#### [EXERCISE BRIEF]
Look through the records and copy every line in which "yellow" appears.

START THE DATA

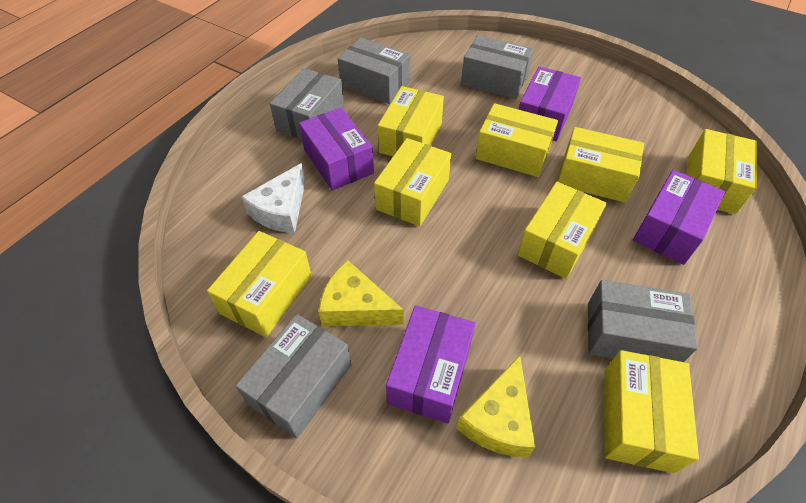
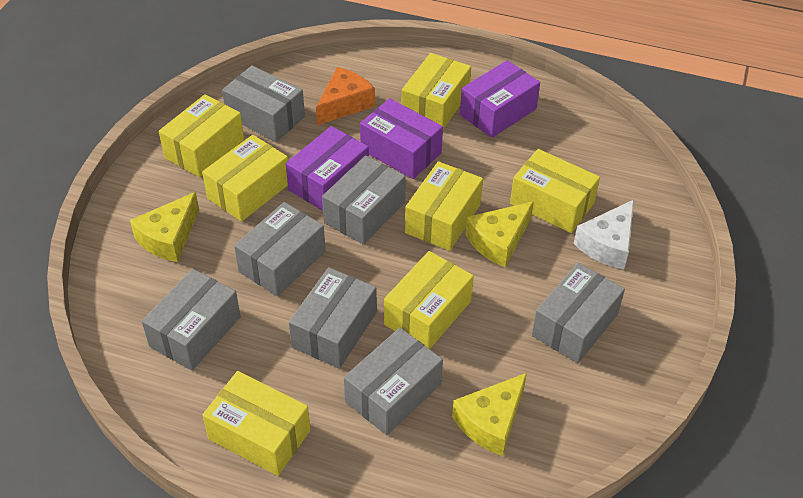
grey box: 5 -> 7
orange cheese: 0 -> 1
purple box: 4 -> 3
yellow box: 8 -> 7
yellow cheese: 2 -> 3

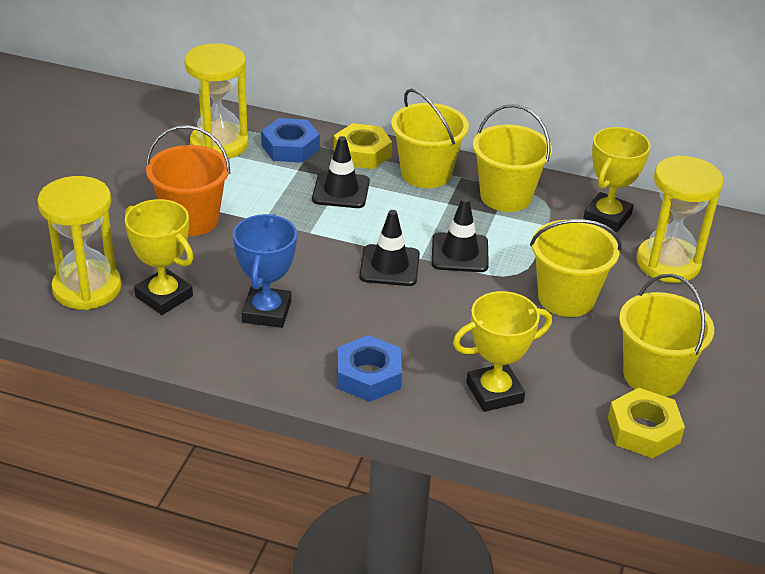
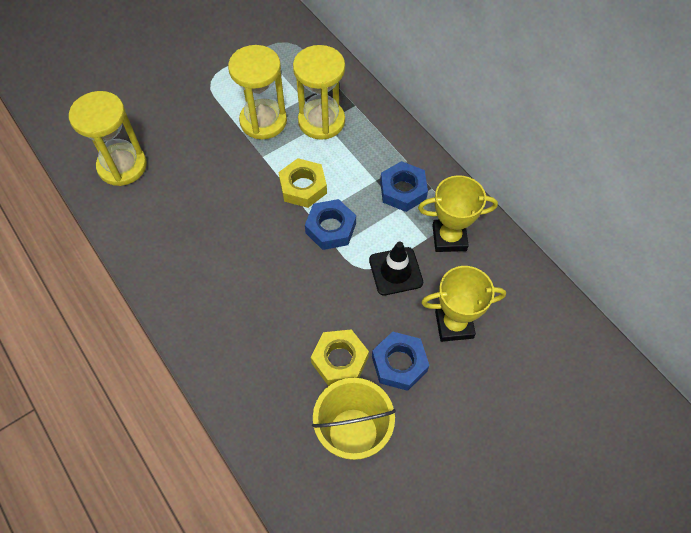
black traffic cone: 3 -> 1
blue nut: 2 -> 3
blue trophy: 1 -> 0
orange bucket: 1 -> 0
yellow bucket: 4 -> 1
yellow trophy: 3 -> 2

END THE DATA
START THE DATA

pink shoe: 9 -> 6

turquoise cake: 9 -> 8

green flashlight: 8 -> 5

END THE DATA
START THE DATA

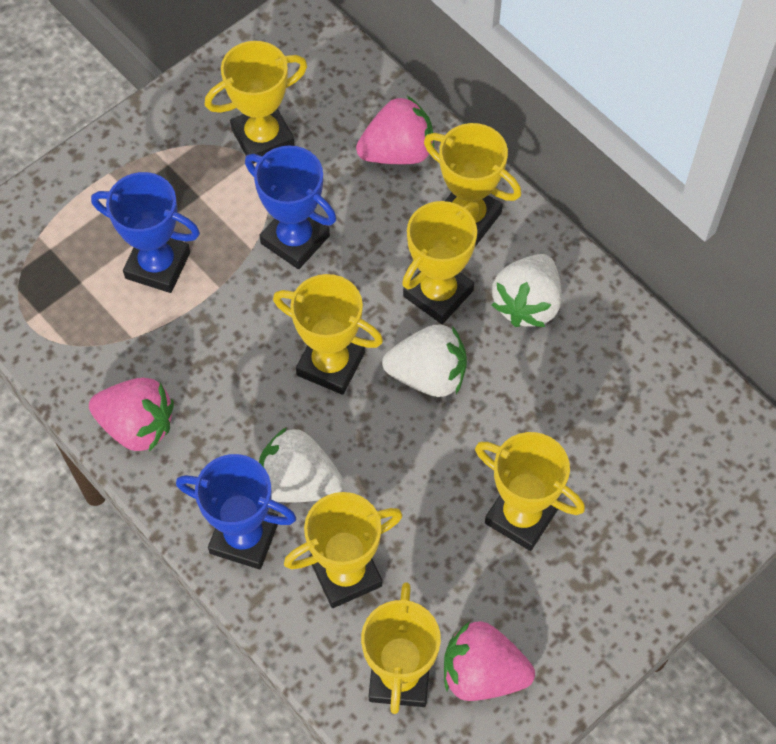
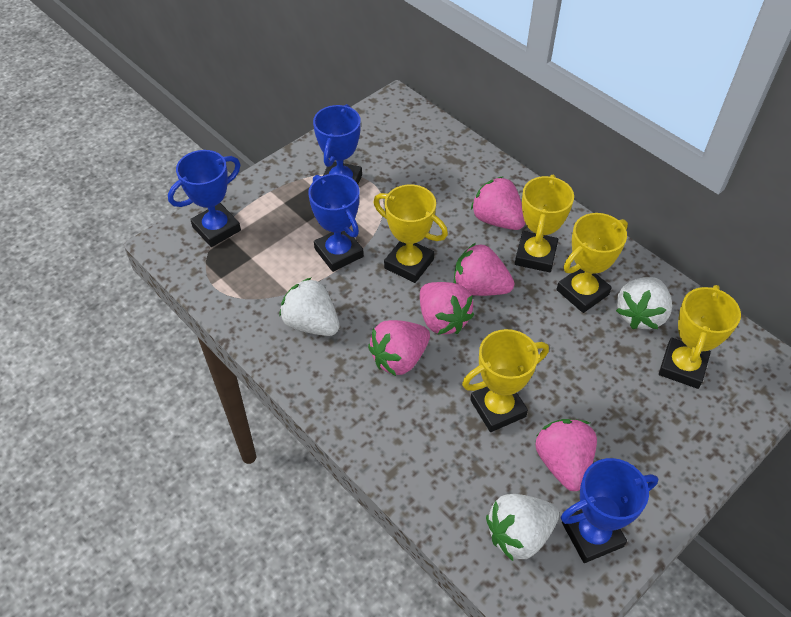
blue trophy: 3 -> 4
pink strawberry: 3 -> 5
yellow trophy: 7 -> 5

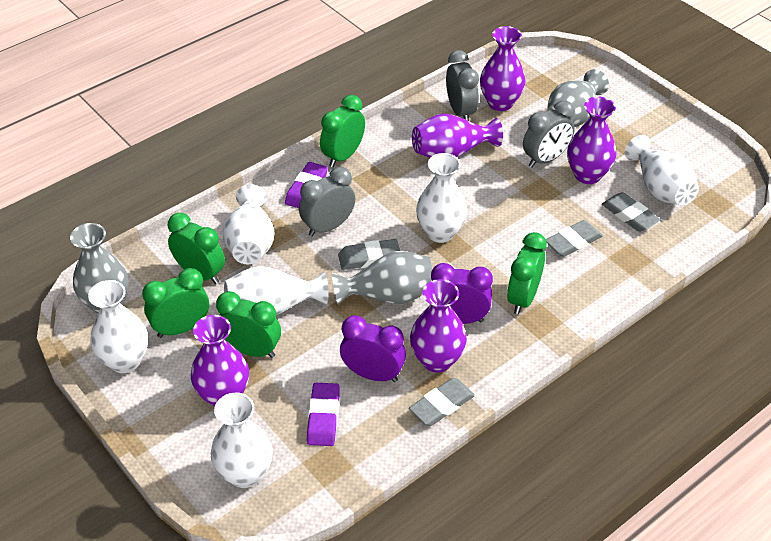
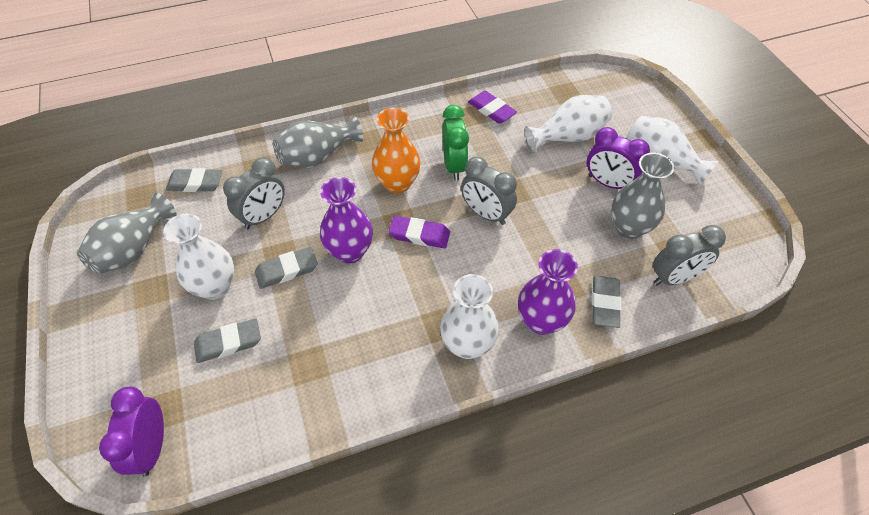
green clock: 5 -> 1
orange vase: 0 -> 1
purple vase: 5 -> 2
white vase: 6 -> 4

END THE DATA

#### [EXERCISE RESPONSE]
yellow box: 8 -> 7
yellow cheese: 2 -> 3
yellow bucket: 4 -> 1
yellow trophy: 3 -> 2
yellow trophy: 7 -> 5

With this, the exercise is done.